#### [WORK TASK]
Data follows below. Repeat exactly the lines between the line holding "none -> pink cone C7 level 1" and the line holding "pink brick I9:K9", inclusive, and nothing more; drop pictures.

##########

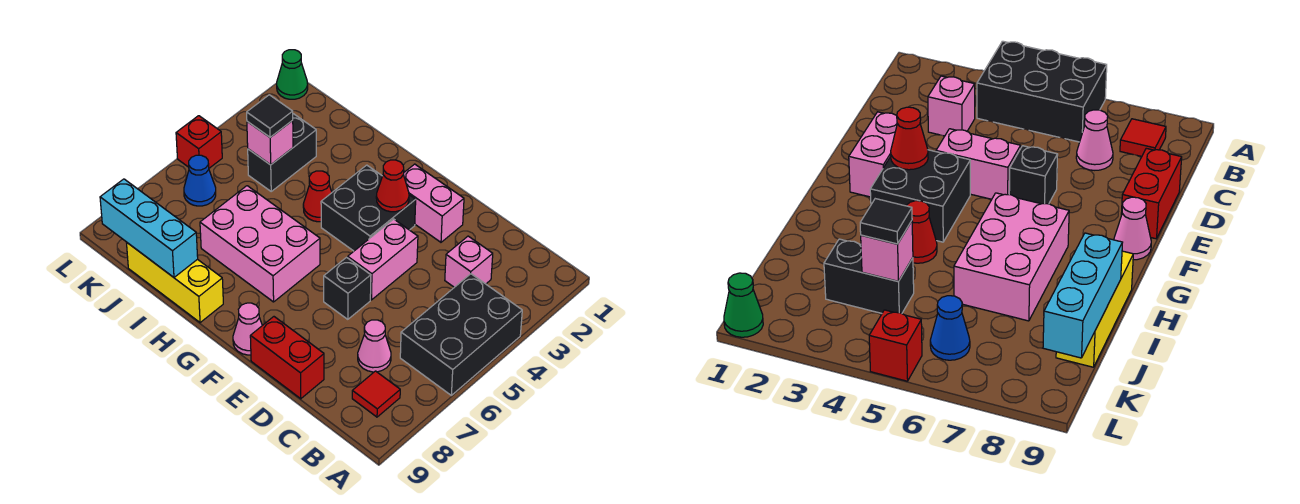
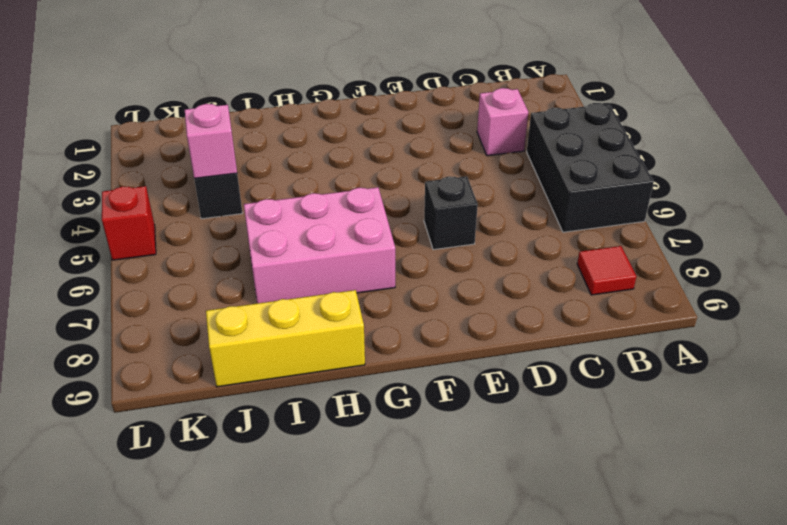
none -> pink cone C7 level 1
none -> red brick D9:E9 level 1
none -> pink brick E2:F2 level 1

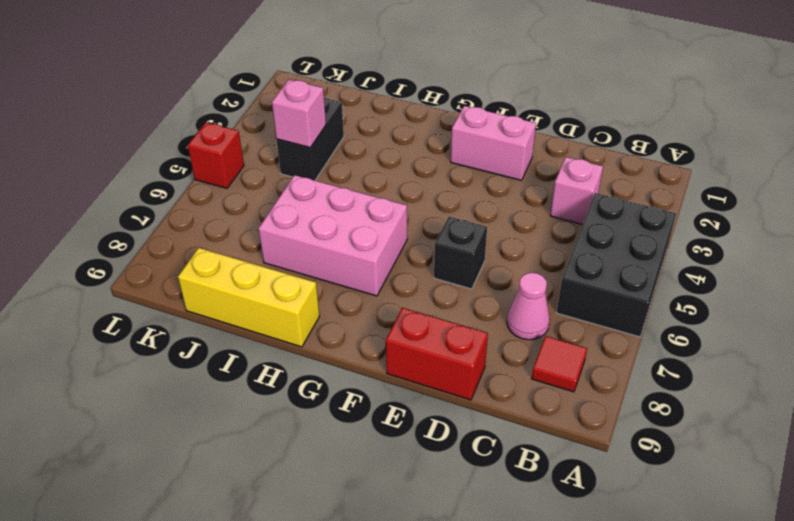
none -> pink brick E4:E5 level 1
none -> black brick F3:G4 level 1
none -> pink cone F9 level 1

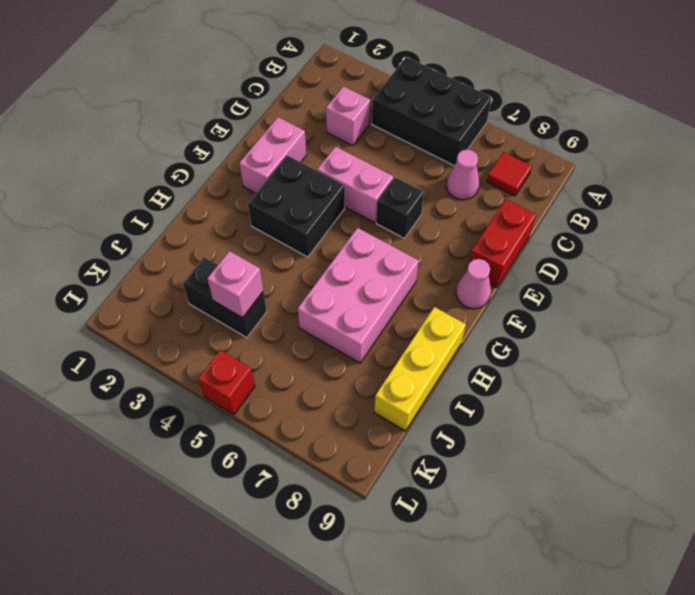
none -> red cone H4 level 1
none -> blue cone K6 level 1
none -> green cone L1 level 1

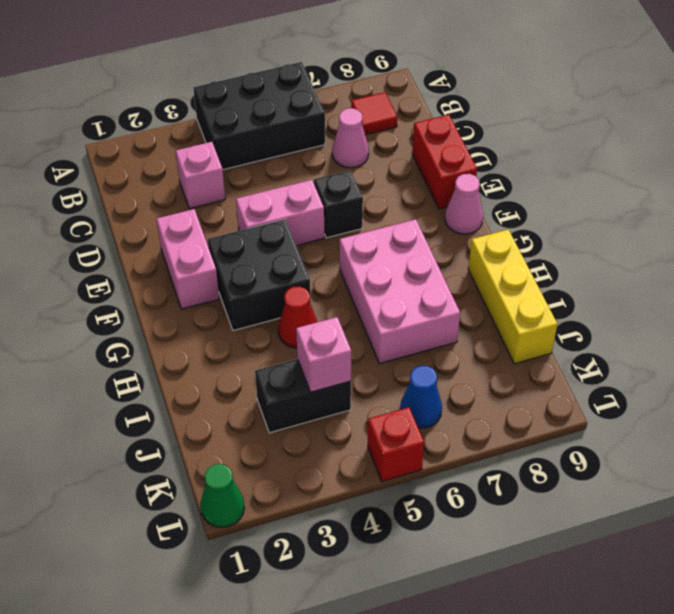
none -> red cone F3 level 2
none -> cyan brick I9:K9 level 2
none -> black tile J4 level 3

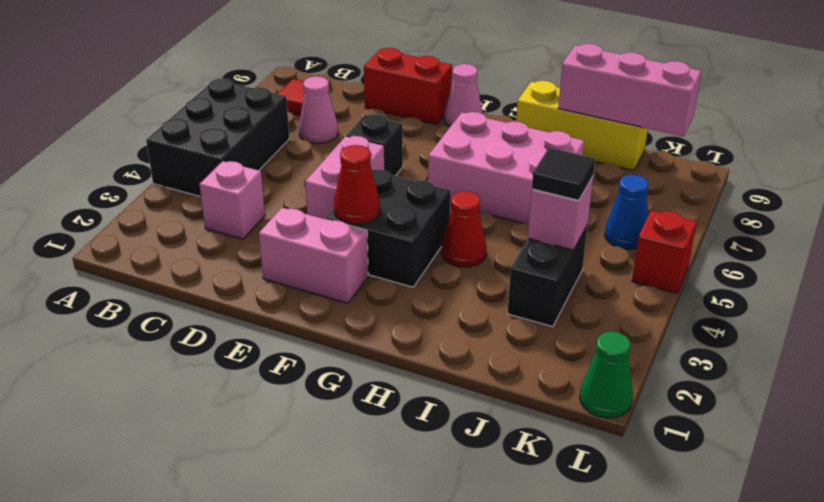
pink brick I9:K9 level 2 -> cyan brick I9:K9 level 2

##########

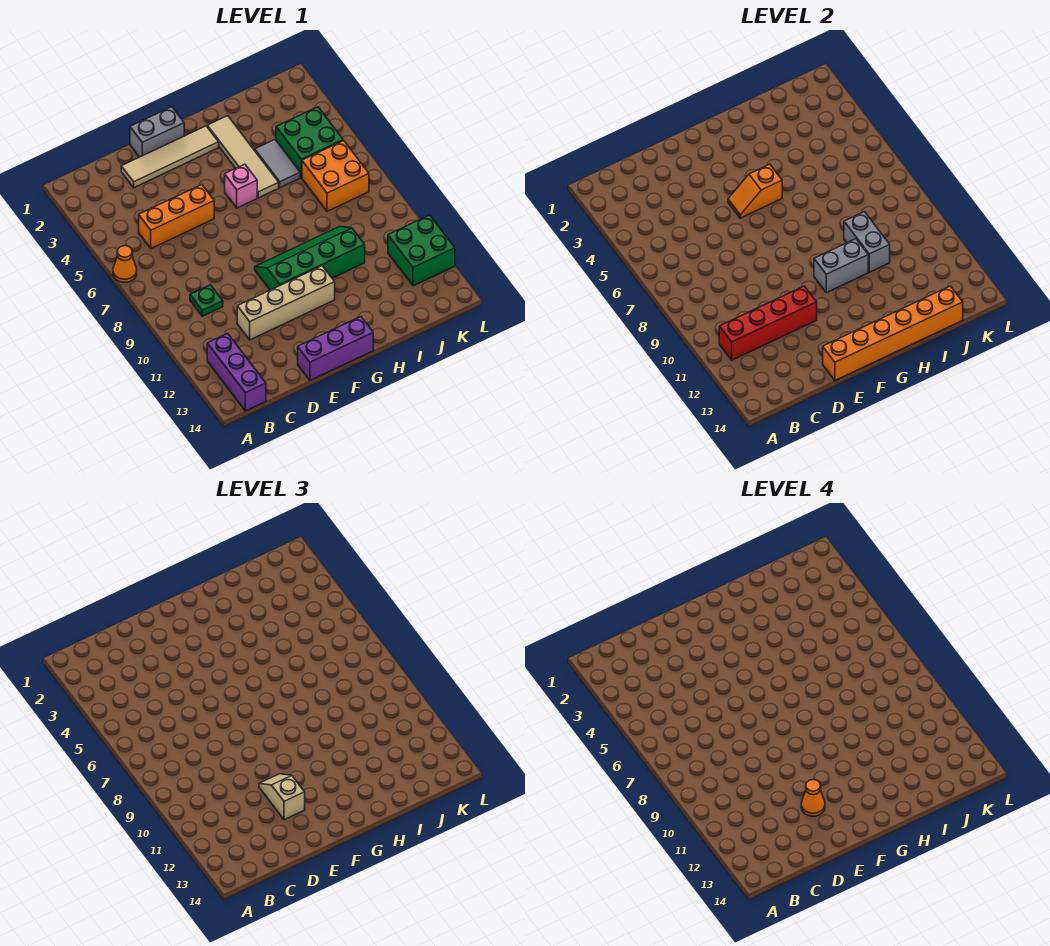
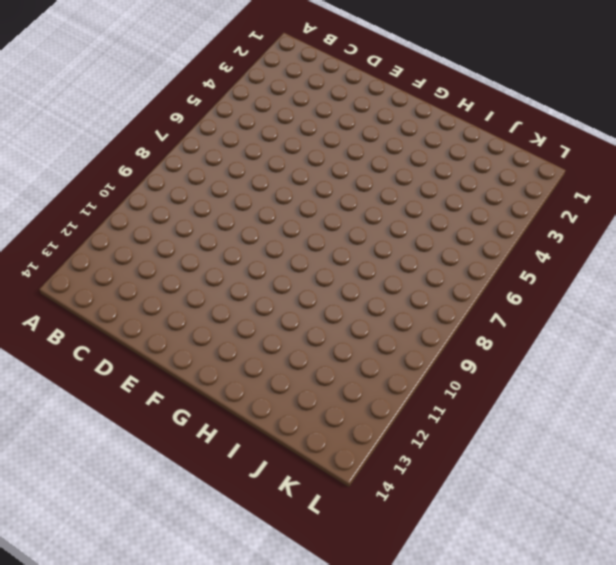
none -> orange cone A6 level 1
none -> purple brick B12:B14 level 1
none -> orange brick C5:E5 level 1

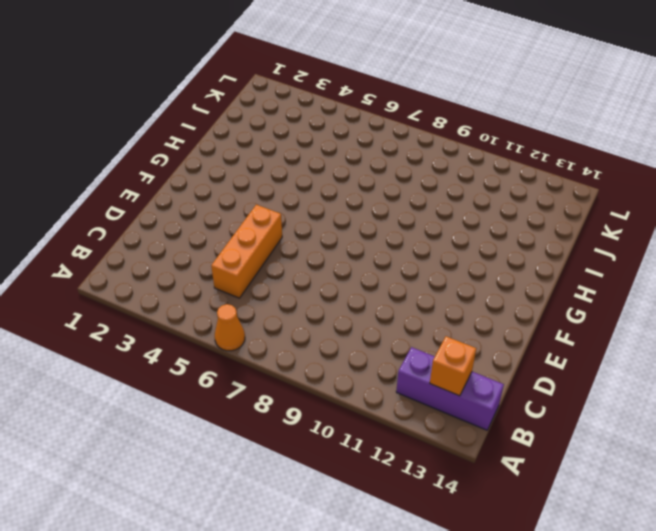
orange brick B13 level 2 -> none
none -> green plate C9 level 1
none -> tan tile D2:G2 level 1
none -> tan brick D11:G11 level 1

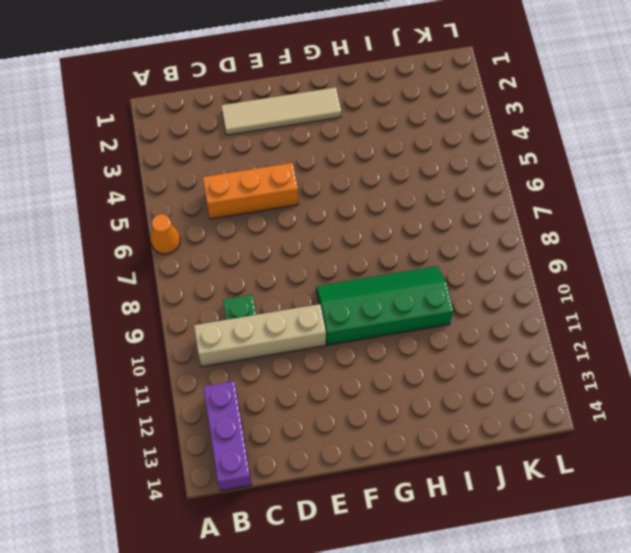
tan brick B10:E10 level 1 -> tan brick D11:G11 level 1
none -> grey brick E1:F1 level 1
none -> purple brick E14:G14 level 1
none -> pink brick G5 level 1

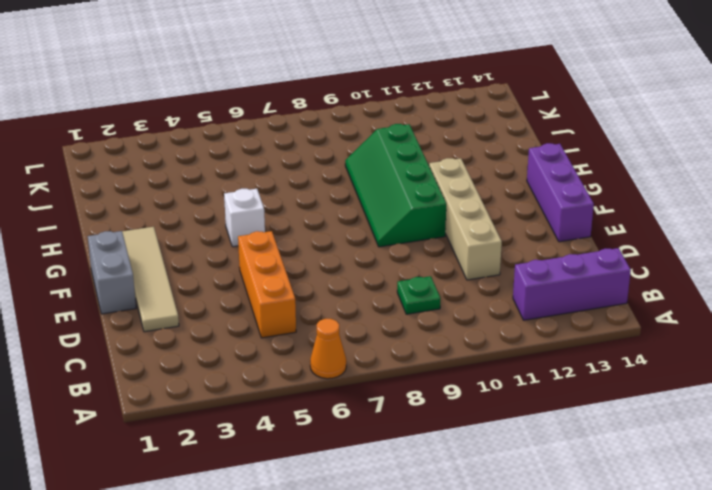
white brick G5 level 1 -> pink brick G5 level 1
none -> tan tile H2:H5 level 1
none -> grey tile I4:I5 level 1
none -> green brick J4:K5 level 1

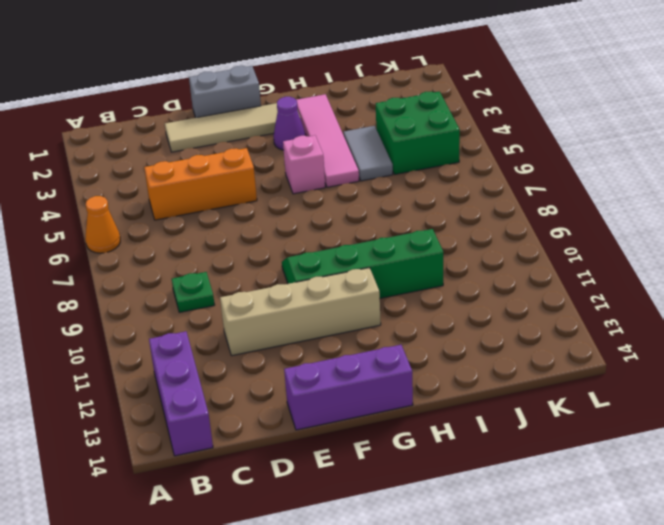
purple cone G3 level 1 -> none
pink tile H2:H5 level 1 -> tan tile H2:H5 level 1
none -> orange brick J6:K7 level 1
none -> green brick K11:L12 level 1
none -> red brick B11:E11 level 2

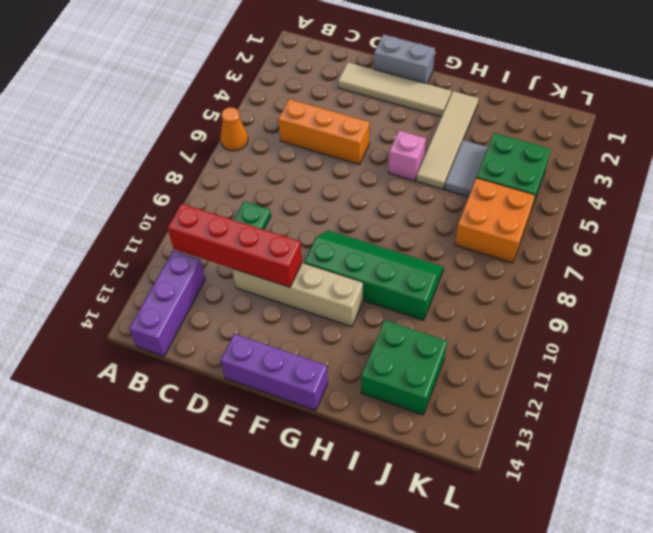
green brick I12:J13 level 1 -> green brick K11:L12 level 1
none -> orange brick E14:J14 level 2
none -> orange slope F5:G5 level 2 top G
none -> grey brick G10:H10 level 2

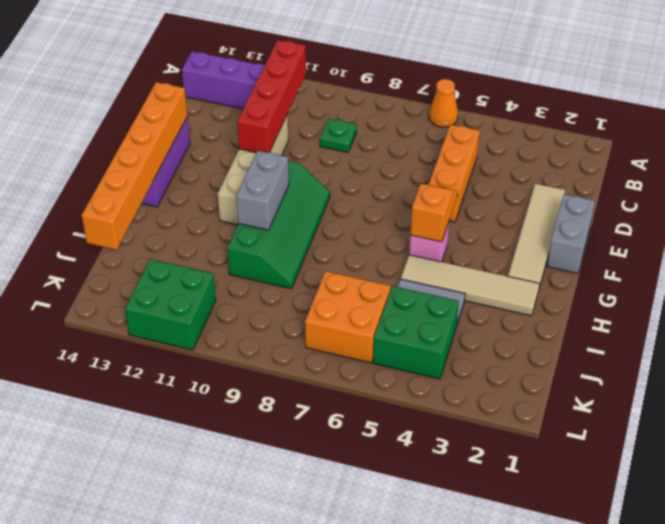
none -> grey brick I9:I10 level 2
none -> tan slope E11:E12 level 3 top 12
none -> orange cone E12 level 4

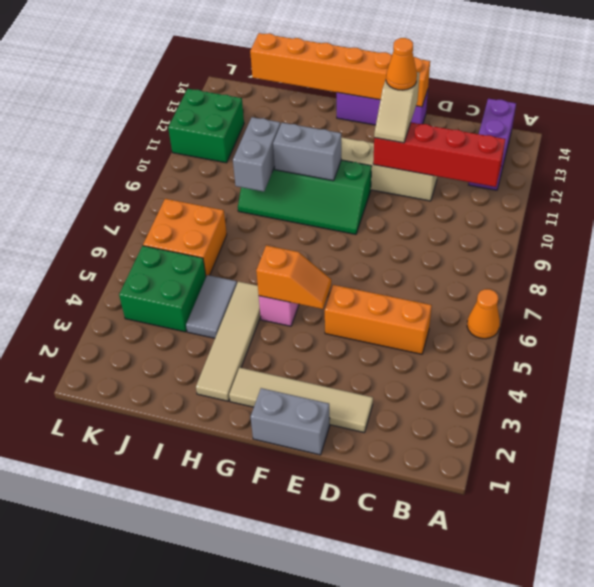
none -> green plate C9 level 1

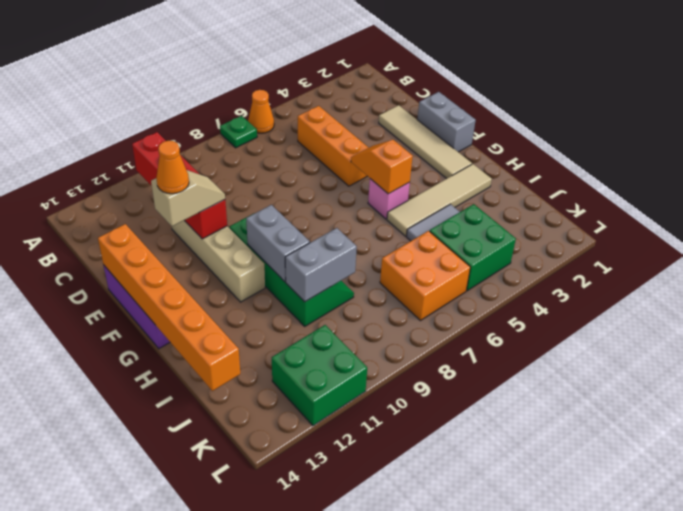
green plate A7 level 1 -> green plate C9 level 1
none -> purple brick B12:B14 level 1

##########

#### [WRITTEN SOLUTION]
none -> pink cone C7 level 1
none -> red brick D9:E9 level 1
none -> pink brick E2:F2 level 1

none -> pink brick E4:E5 level 1
none -> black brick F3:G4 level 1
none -> pink cone F9 level 1

none -> red cone H4 level 1
none -> blue cone K6 level 1
none -> green cone L1 level 1

none -> red cone F3 level 2
none -> cyan brick I9:K9 level 2
none -> black tile J4 level 3

pink brick I9:K9 level 2 -> cyan brick I9:K9 level 2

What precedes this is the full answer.